(Beginning of DATA LISTING)

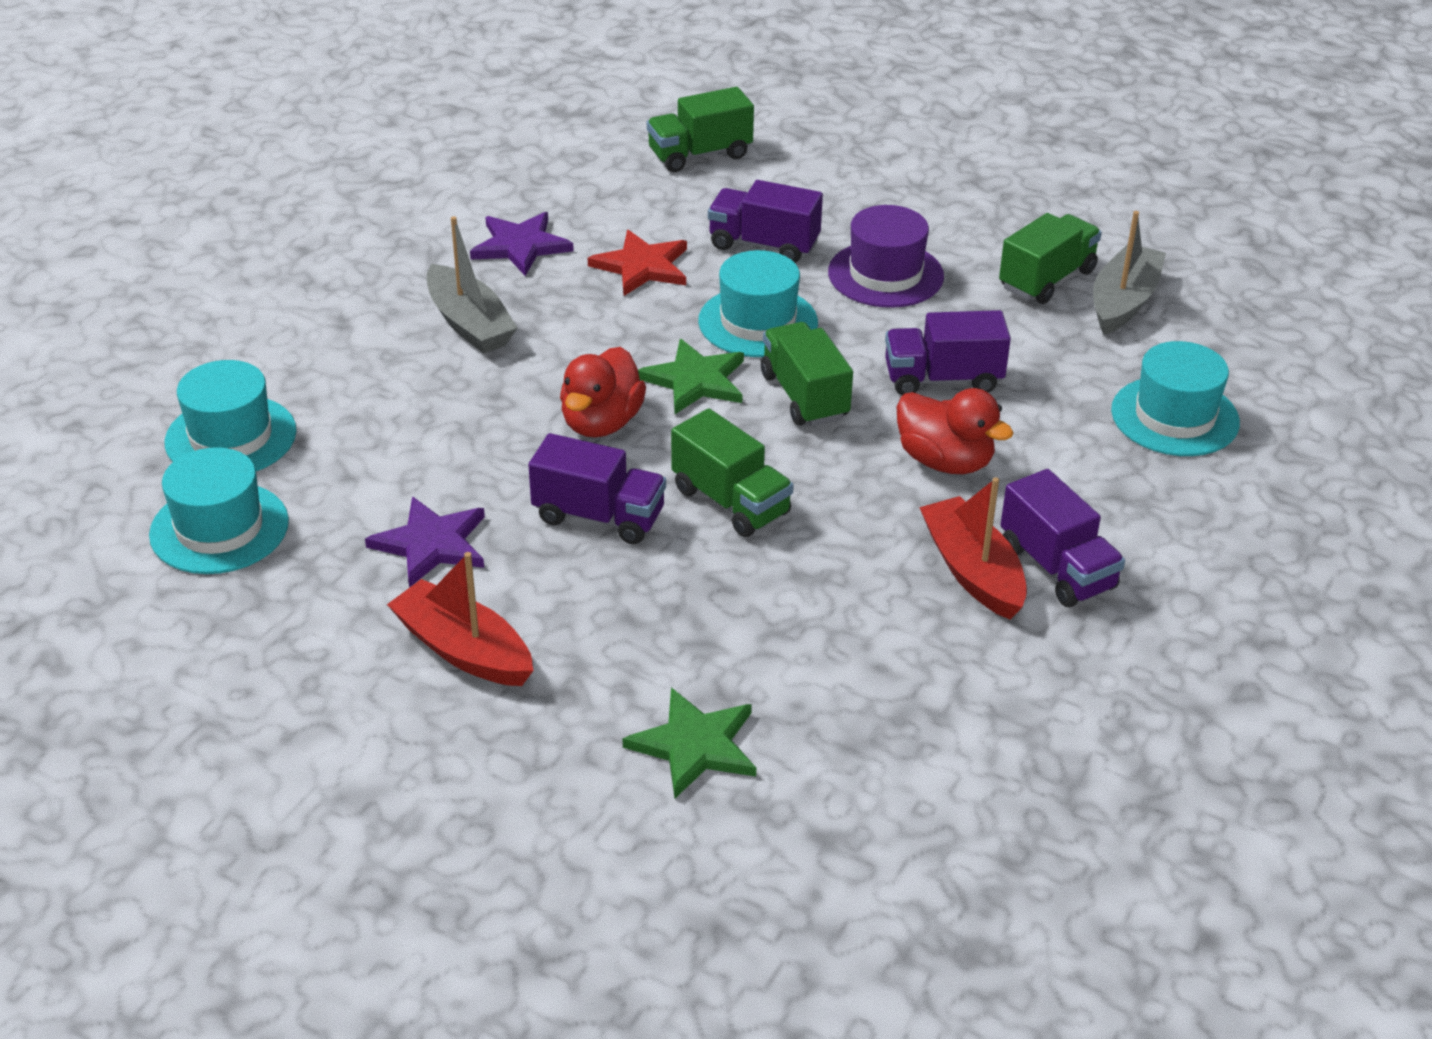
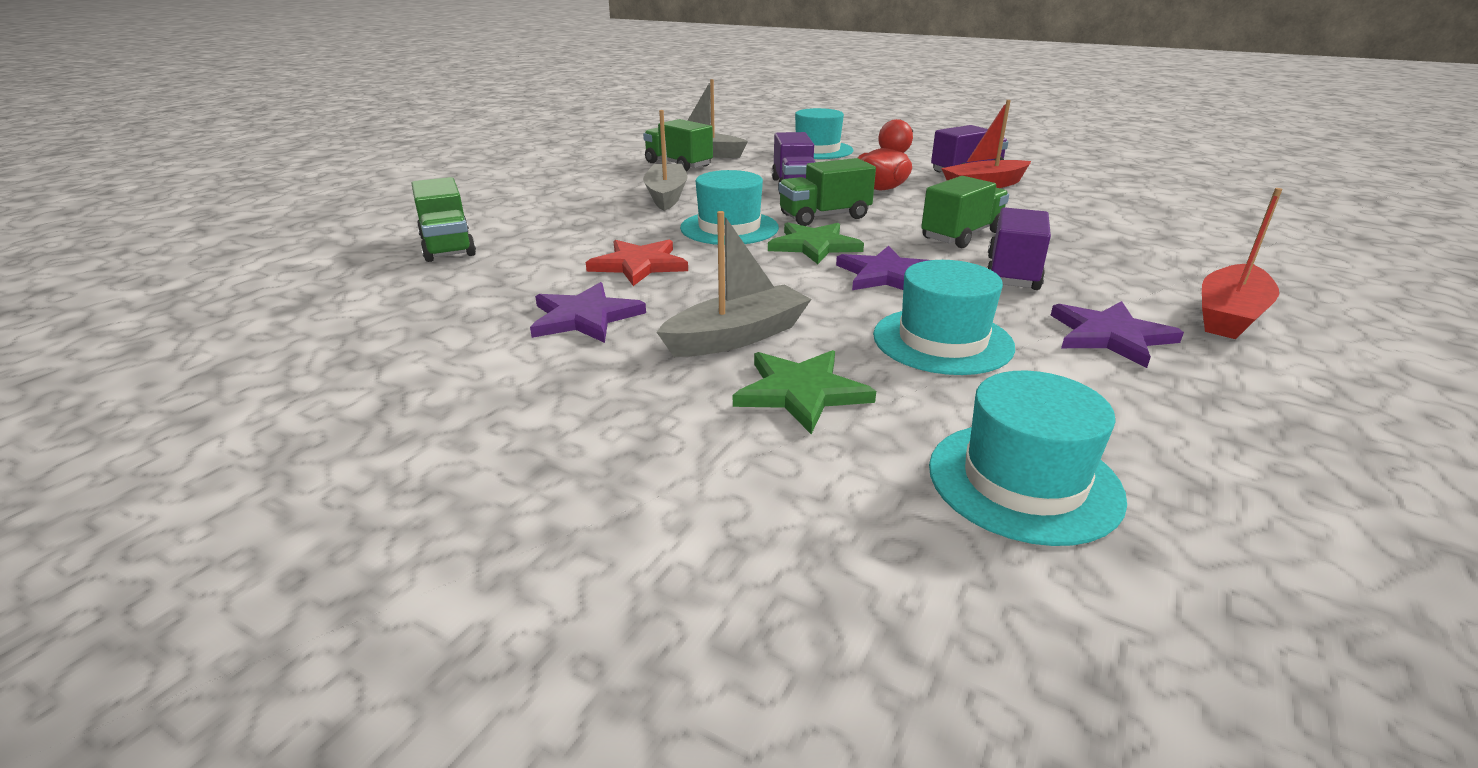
camera: 90 degrees left, 10 degrees down
(219, 528) = (1209, 467): turquoise hat -> turquoise hat (942, 341)
(601, 423) = (886, 275): red duck -> purple star
(694, 745) = (1221, 243): green star -> green star (801, 392)
(763, 245) = (615, 226): purple truck -> none
(885, 274) = (666, 196): purple hat -> grey boat

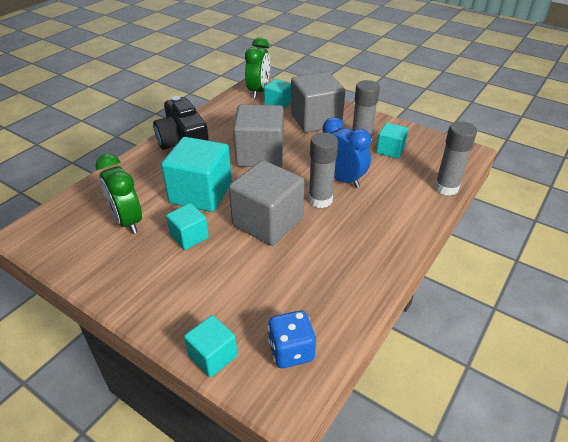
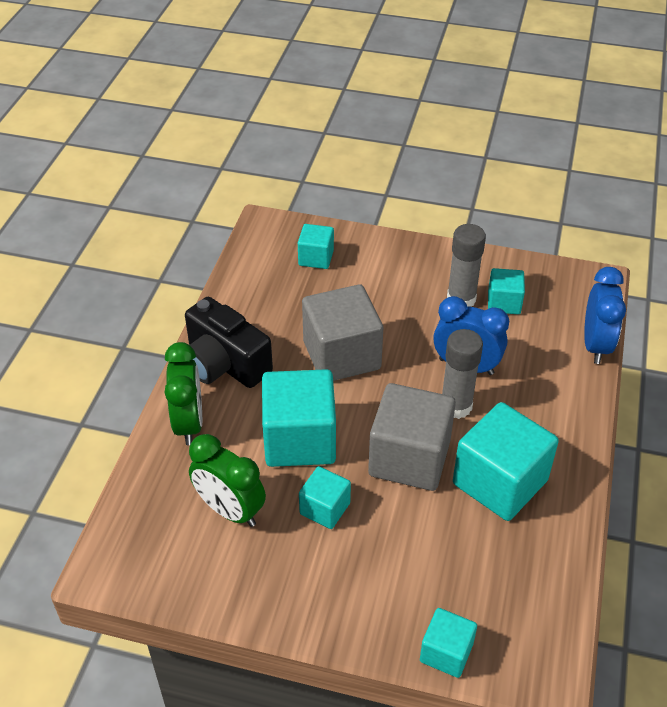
camera: 20 degrees left, 5 degrees up
(258, 91) = (275, 241): green clock -> green clock (189, 423)
(291, 351) = (526, 617): blue dice -> none
(315, 120) = (383, 275): grey cube -> none
(324, 253) = (500, 482): none -> turquoise cube
(446, 188) = (595, 345): grey glue stick -> blue clock

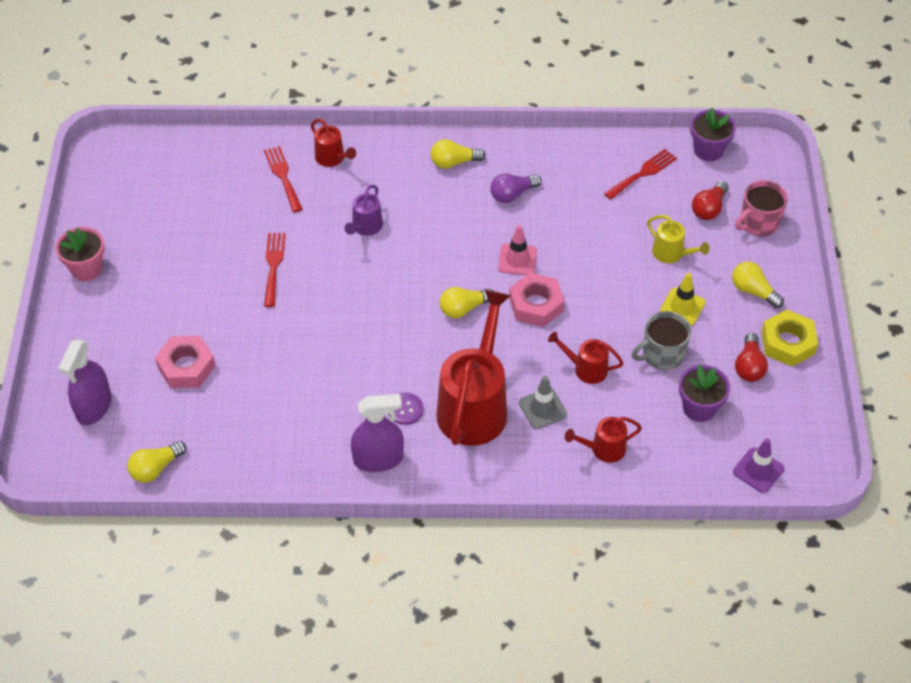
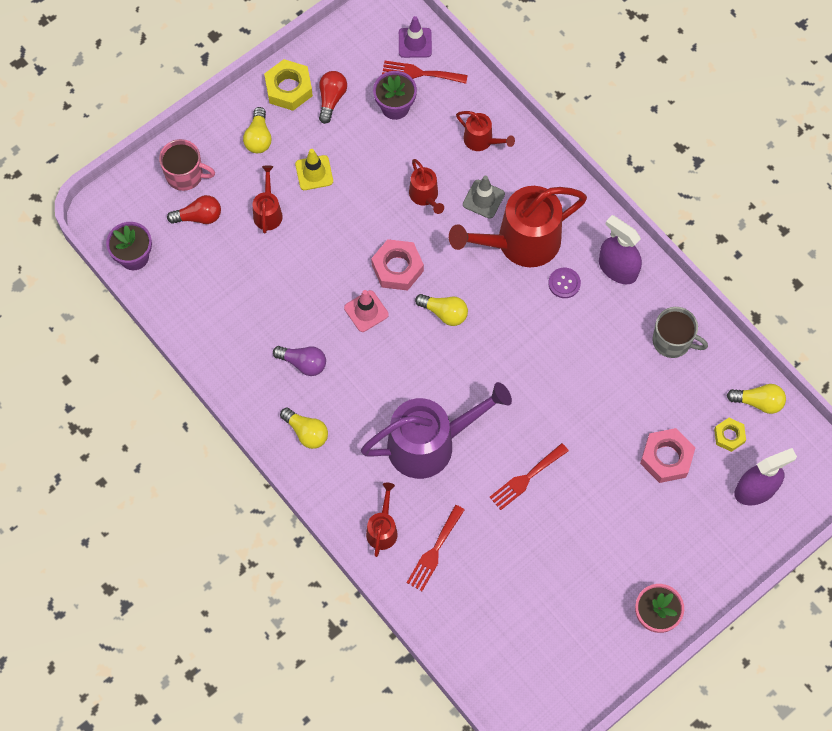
camera: 130 degrees left, 15 degrees up
(154, 424) = (729, 436): none -> yellow nut
(365, 227) = (430, 443): purple watering can -> purple watering can, size x2.12
(643, 173) = (200, 286): red fork -> red fork (420, 73)
(662, 354) = (369, 158): grey mug -> grey mug (672, 341)
(672, 254) = (268, 212): yellow watering can -> red watering can
(749, 366) = (331, 99): red light bulb -> red light bulb turned 45 degrees counterclockwise

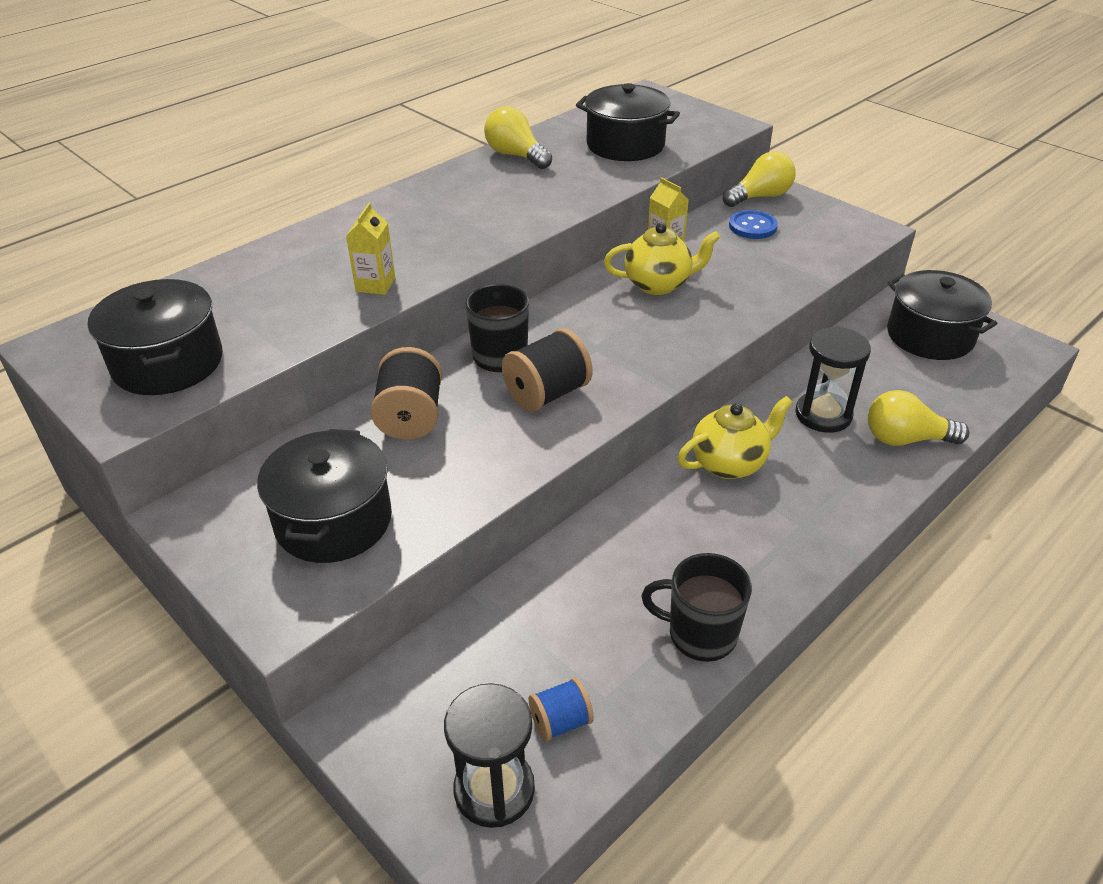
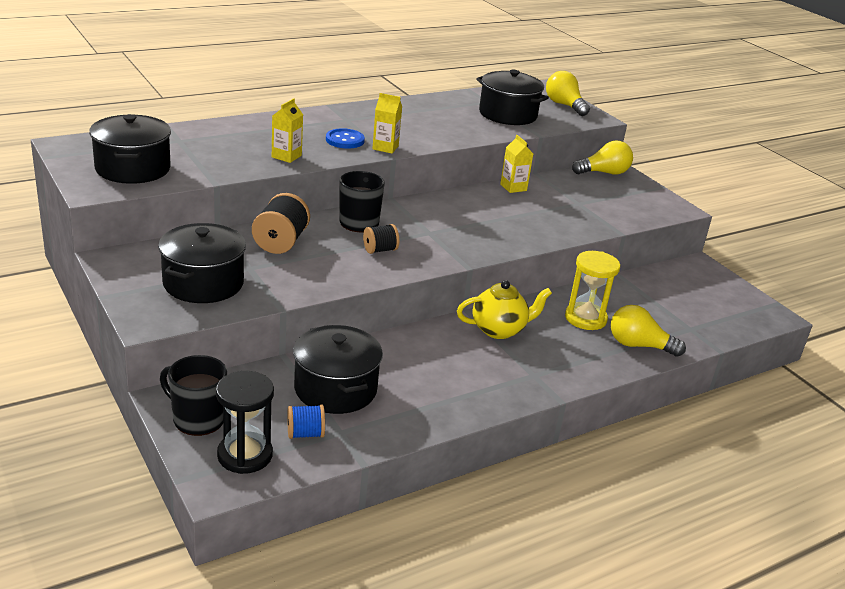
camera: 10 degrees right, 10 degrees down
(499, 236) = (385, 147): none -> yellow carton
(516, 155) = (424, 105): yellow light bulb -> yellow light bulb (564, 105)
(547, 394) = (380, 250): black spool -> black spool, size x0.60
(658, 284) = (495, 207): yellow teapot -> none
(700, 634) = (424, 413): black mug -> black mug (197, 419)
(752, 226) = (586, 189): blue button -> blue button (345, 140)
(823, 415) = (585, 318): black hourglass -> yellow hourglass
(930, 336) = (697, 291): black pot -> black pot (335, 389)

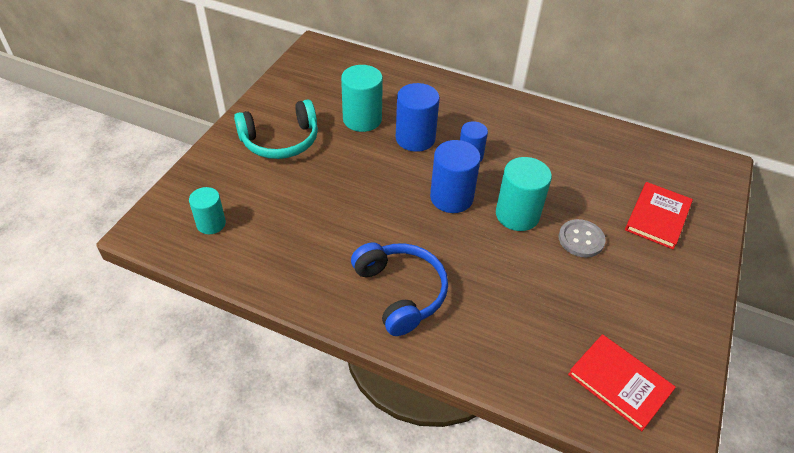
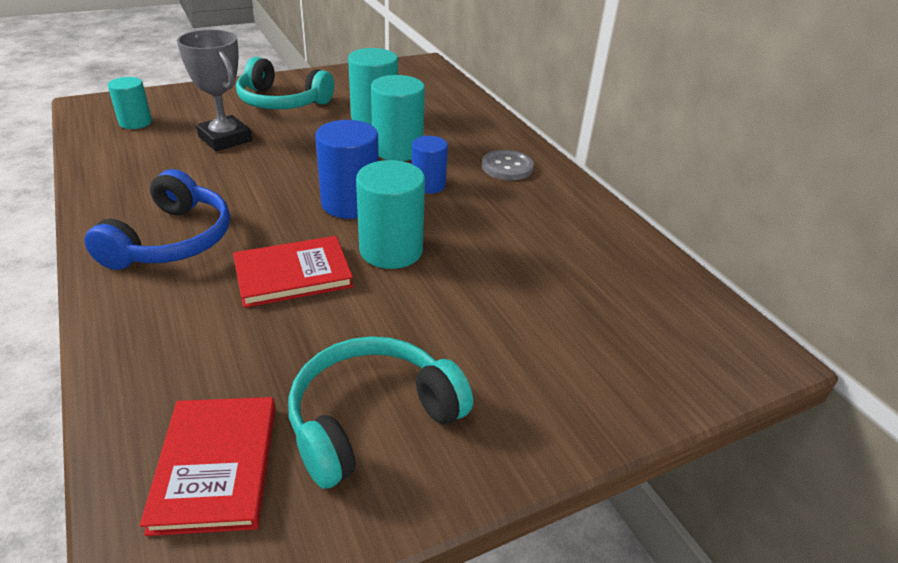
camera: 40 degrees right, 10 degrees down
(299, 197) = (225, 139): none -> grey trophy
(415, 138) = (397, 150): blue cylinder -> turquoise cylinder
(581, 239) = (424, 309): grey button -> grey button (507, 167)
(640, 311) = (371, 418): none -> turquoise headphones
(657, 217) = (564, 348): red book -> red book (293, 275)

(End of DATA LISTING)

» **YOUR GOAL**
Return each line above where the word "green" shows up.

» **SOLUTION**
(694, 745) = (1221, 243): green star -> green star (801, 392)
(258, 91) = (275, 241): green clock -> green clock (189, 423)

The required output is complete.